[Start of section]

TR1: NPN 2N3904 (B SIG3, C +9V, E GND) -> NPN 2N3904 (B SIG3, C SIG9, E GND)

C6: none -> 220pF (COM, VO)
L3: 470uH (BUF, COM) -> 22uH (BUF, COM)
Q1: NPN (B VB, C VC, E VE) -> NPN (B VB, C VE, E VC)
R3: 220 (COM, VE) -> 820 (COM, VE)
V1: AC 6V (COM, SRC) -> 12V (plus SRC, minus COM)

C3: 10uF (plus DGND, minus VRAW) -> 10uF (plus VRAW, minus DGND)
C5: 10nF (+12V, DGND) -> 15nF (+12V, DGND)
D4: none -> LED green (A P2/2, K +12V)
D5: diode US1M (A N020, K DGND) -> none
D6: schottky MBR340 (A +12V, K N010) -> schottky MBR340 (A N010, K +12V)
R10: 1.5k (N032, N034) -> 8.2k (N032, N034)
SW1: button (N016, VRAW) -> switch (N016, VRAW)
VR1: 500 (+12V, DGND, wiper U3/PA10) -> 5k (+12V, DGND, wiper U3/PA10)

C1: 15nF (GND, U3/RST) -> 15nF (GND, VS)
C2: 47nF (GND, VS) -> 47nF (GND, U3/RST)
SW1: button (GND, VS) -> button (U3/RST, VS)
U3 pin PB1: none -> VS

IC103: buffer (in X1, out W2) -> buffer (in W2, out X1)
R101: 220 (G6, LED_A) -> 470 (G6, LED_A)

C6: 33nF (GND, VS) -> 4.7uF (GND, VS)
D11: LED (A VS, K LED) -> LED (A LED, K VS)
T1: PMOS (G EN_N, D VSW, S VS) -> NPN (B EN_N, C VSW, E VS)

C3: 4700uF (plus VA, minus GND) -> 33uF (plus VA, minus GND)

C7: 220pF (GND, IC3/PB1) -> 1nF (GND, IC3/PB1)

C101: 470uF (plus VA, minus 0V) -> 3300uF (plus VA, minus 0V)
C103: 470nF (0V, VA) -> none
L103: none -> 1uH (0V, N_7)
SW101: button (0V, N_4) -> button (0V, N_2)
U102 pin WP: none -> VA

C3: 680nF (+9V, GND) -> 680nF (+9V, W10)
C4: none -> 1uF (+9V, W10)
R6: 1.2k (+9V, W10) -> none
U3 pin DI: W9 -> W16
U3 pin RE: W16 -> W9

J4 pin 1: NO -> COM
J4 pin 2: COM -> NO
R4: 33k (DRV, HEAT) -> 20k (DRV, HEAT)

[End of section]

## Assignment
What is needed is an exact copy of the entries from their first line down to the line with "R3: 220 (COM, VE) -> 820 (COM, VE)", that line included, and nothing beyond it.

## Solution to the exercise
TR1: NPN 2N3904 (B SIG3, C +9V, E GND) -> NPN 2N3904 (B SIG3, C SIG9, E GND)

C6: none -> 220pF (COM, VO)
L3: 470uH (BUF, COM) -> 22uH (BUF, COM)
Q1: NPN (B VB, C VC, E VE) -> NPN (B VB, C VE, E VC)
R3: 220 (COM, VE) -> 820 (COM, VE)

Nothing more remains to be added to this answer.